**Records**:

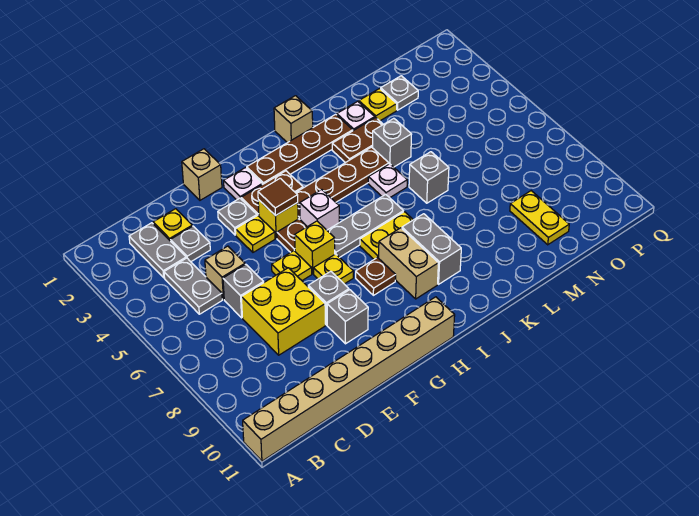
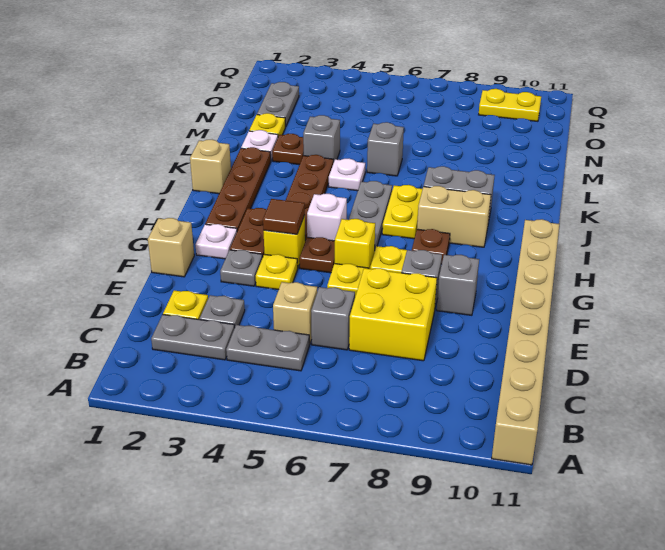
brown 1x2 plate [332,117,383,163] -> brown 1x1 plate [272,134,304,165]
grey 1x1 plate [381,76,418,110] -> grey 1x2 plate [257,82,299,127]
yellow 1x2 plate [510,191,569,245] -> yellow 1x2 plate moved to [479,89,541,121]

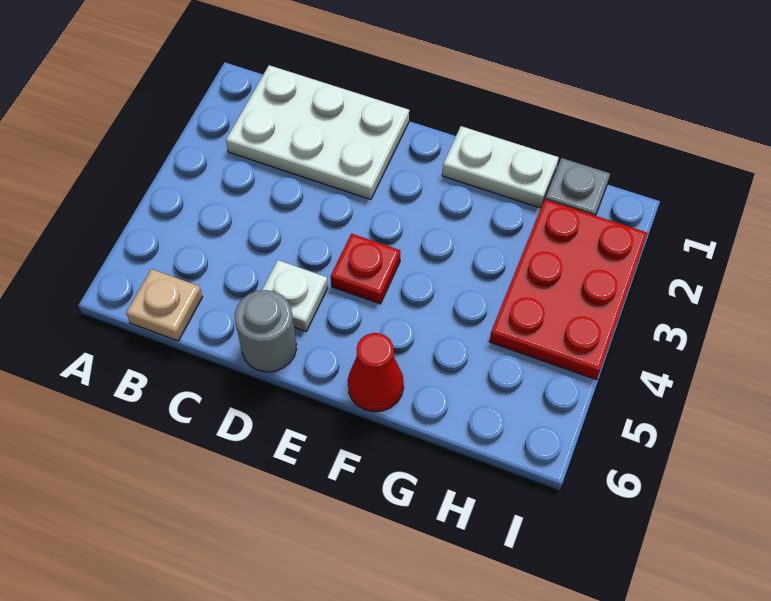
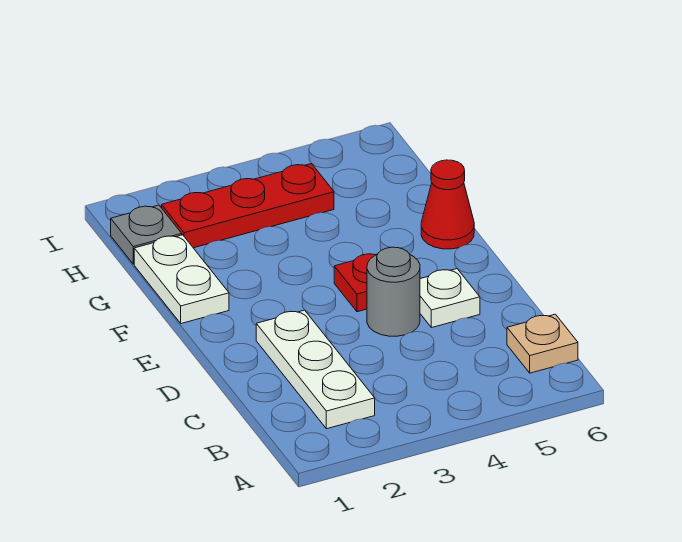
white 2x3 plate [226,65,409,200] -> white 1x3 plate [256,310,375,429]
grey 1x1 round brick [235,290,296,372] -> grey 1x1 round brick moved to [367,247,420,336]
red 2x3 plate [490,199,648,380] -> red 1x3 plate [162,163,334,248]

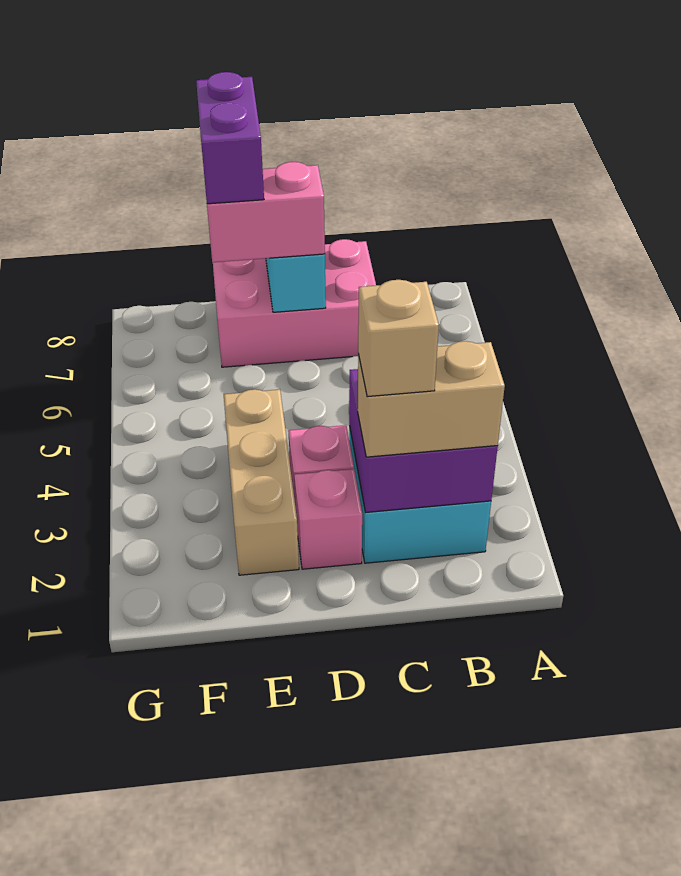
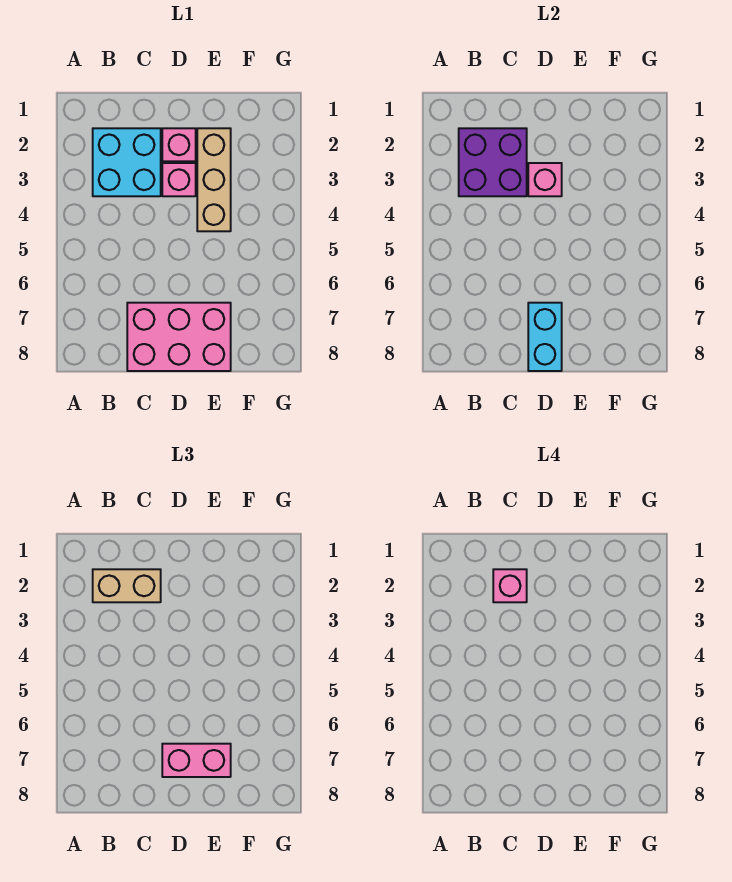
tan 1x1 brick [358,280,439,397] -> pink 1x1 brick [493,569,527,602]
none -> pink 1x1 brick [528,163,562,196]
purple 1x2 brick [196,72,264,204] -> none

**Directions**: The full material above must be output verbatim, minus any pictures.

**Response for this exercise**:
brown 1x2 plate [332,117,383,163] -> brown 1x1 plate [272,134,304,165]
grey 1x1 plate [381,76,418,110] -> grey 1x2 plate [257,82,299,127]
yellow 1x2 plate [510,191,569,245] -> yellow 1x2 plate moved to [479,89,541,121]

white 2x3 plate [226,65,409,200] -> white 1x3 plate [256,310,375,429]
grey 1x1 round brick [235,290,296,372] -> grey 1x1 round brick moved to [367,247,420,336]
red 2x3 plate [490,199,648,380] -> red 1x3 plate [162,163,334,248]

tan 1x1 brick [358,280,439,397] -> pink 1x1 brick [493,569,527,602]
none -> pink 1x1 brick [528,163,562,196]
purple 1x2 brick [196,72,264,204] -> none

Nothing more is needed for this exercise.